■ **Your task**:
Word for word, copy the listing below and leave out its images.

■ **Dataset content**:
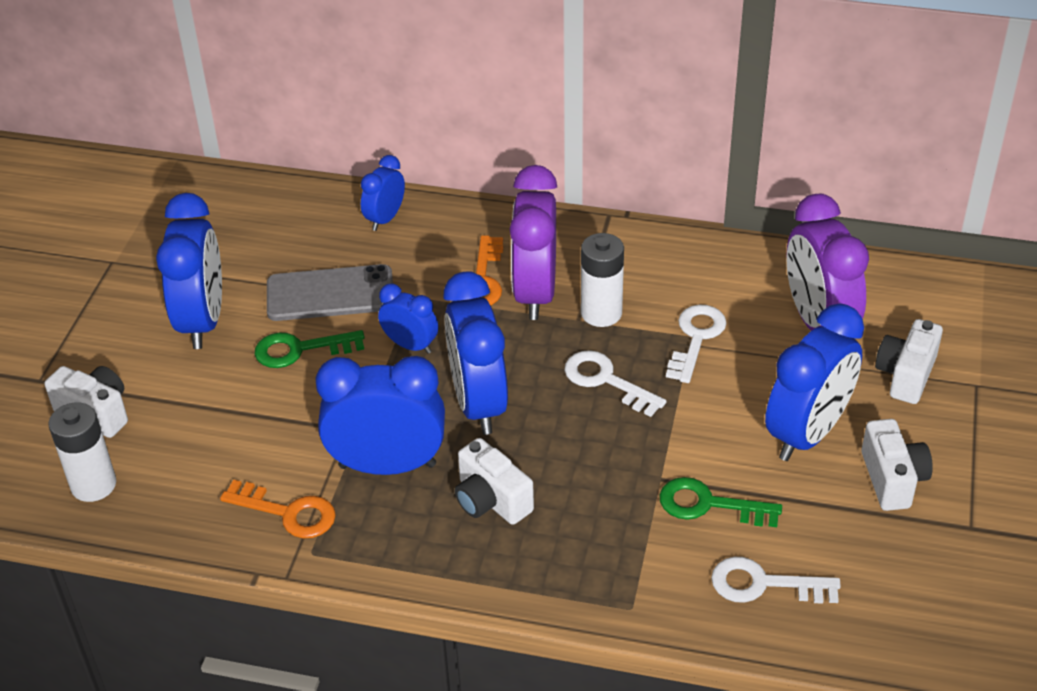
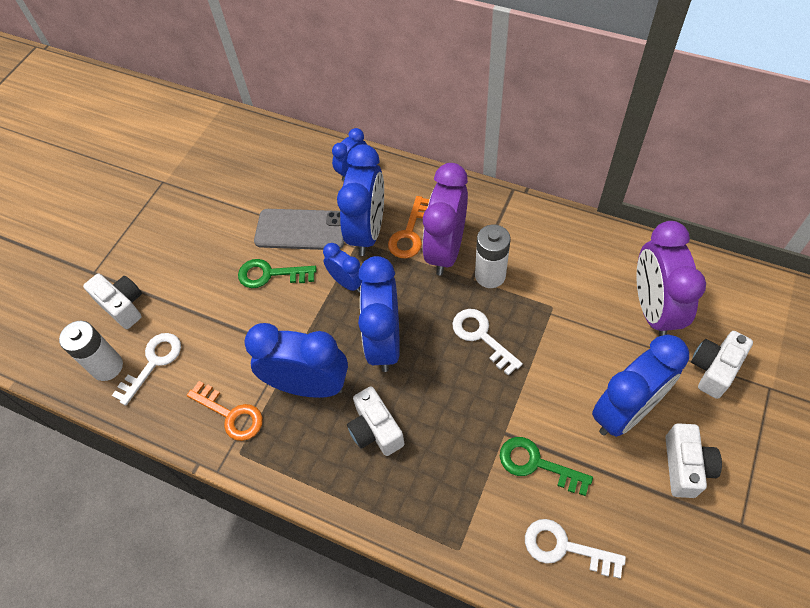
camera: 15 degrees right, 15 degrees up
(202, 321) = (210, 240): blue clock -> blue clock (367, 231)
(696, 338) = (556, 309): white key -> white key (153, 363)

■ **Answer space**:
camera: 15 degrees right, 15 degrees up
(202, 321) = (210, 240): blue clock -> blue clock (367, 231)
(696, 338) = (556, 309): white key -> white key (153, 363)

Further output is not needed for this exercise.